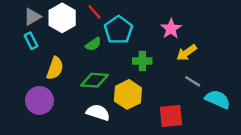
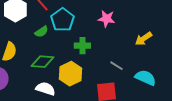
pink star: (171, 29) -> (106, 19), turned -30
yellow arrow: (187, 53) -> (143, 39), moved
gray line: (193, 81) -> (116, 66), moved

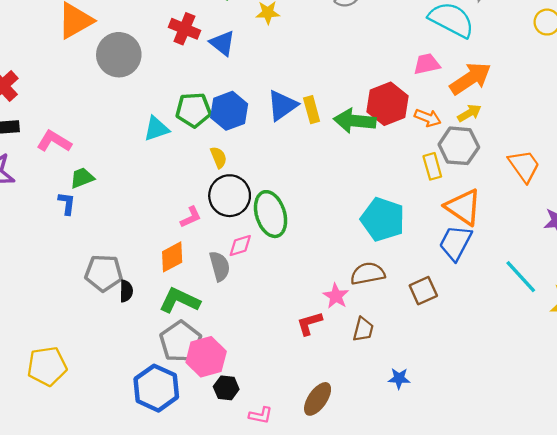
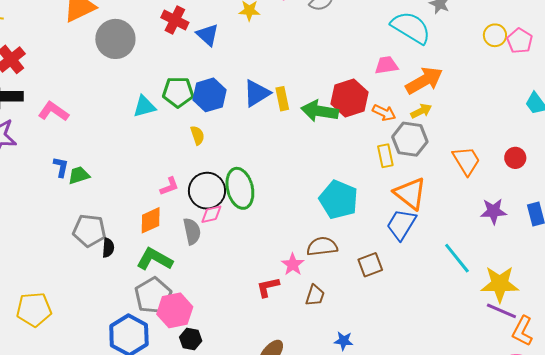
green trapezoid: (82, 178) -> (79, 175), moved
black circle: (230, 196) -> (207, 191), moved

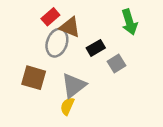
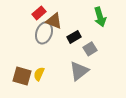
brown square: (34, 78) -> (22, 76), moved
gray triangle: (74, 85) -> (79, 71), moved
yellow semicircle: (67, 106) -> (39, 74), moved

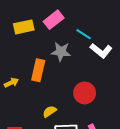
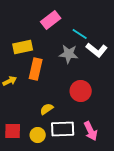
yellow rectangle: (24, 27) -> (23, 47), moved
gray star: (61, 52) -> (69, 54), moved

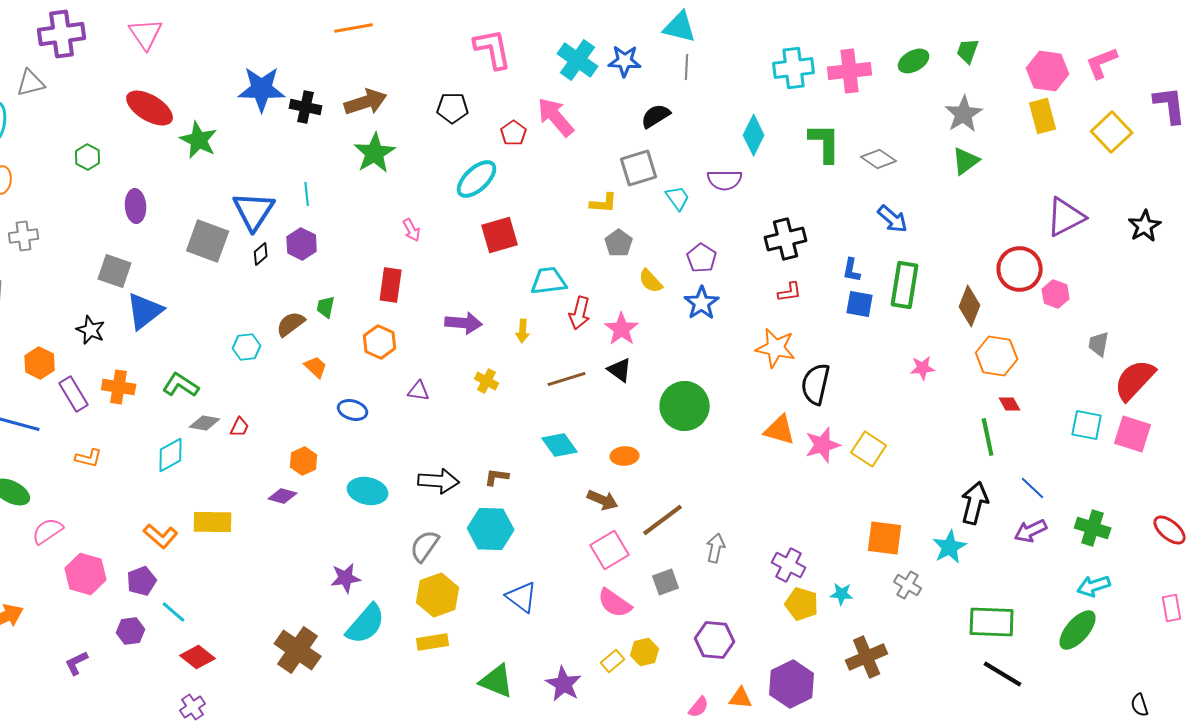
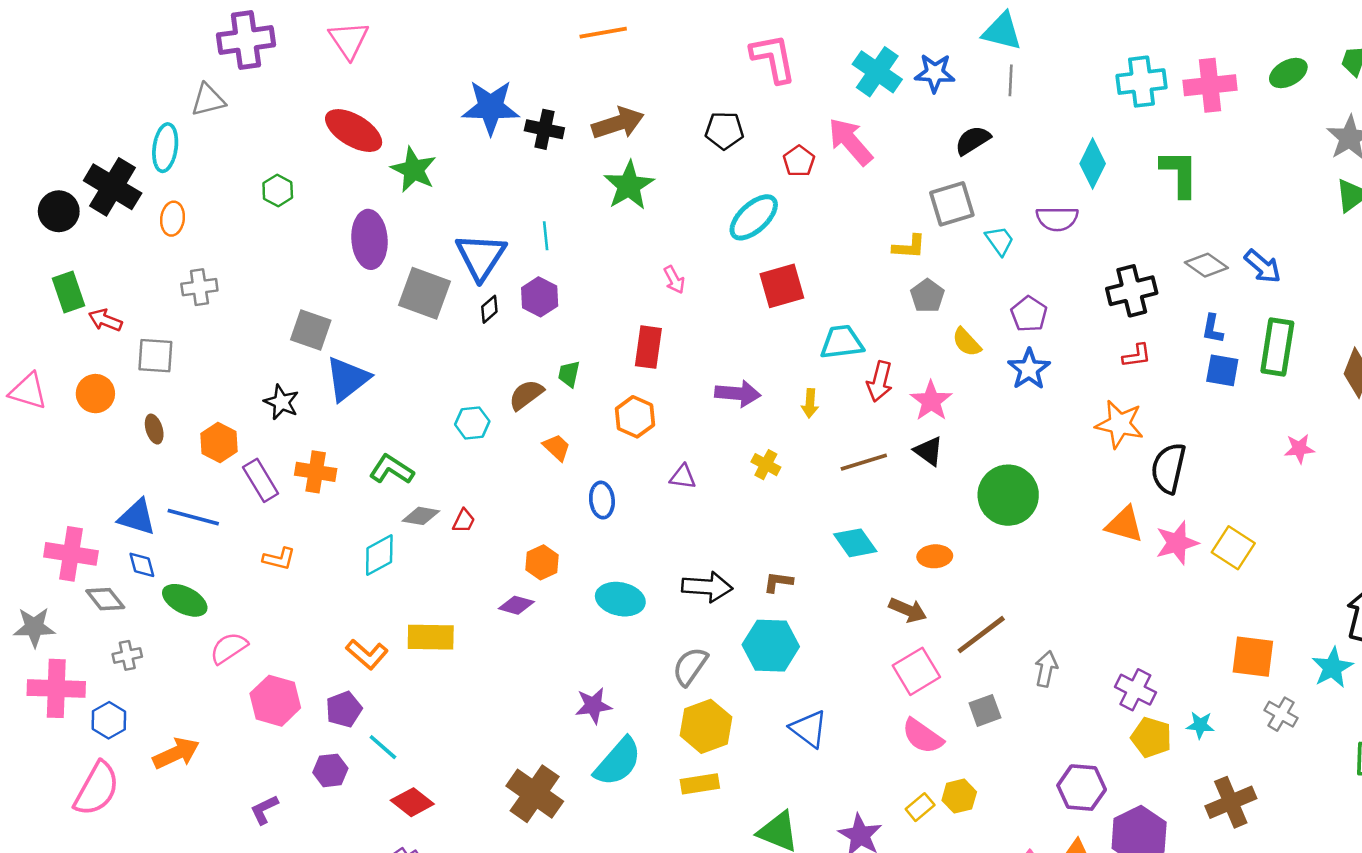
gray diamond: (879, 159) -> (1206, 265), moved
purple ellipse: (136, 206) -> (369, 239), moved, size x1.4
blue ellipse: (353, 410) -> (602, 500), turned 68
purple hexagon: (715, 640) -> (1082, 788), moved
# # # #
PROBLEM DETAILS =>
Reproduce every entry exactly; images stay out.

TASK RESPONSE =>
pink star: (171, 29) -> (106, 19), turned -30
yellow arrow: (187, 53) -> (143, 39), moved
gray line: (193, 81) -> (116, 66), moved

green trapezoid: (82, 178) -> (79, 175), moved
black circle: (230, 196) -> (207, 191), moved

brown square: (34, 78) -> (22, 76), moved
gray triangle: (74, 85) -> (79, 71), moved
yellow semicircle: (67, 106) -> (39, 74), moved

yellow rectangle: (24, 27) -> (23, 47), moved
gray star: (61, 52) -> (69, 54), moved

gray diamond: (879, 159) -> (1206, 265), moved
purple ellipse: (136, 206) -> (369, 239), moved, size x1.4
blue ellipse: (353, 410) -> (602, 500), turned 68
purple hexagon: (715, 640) -> (1082, 788), moved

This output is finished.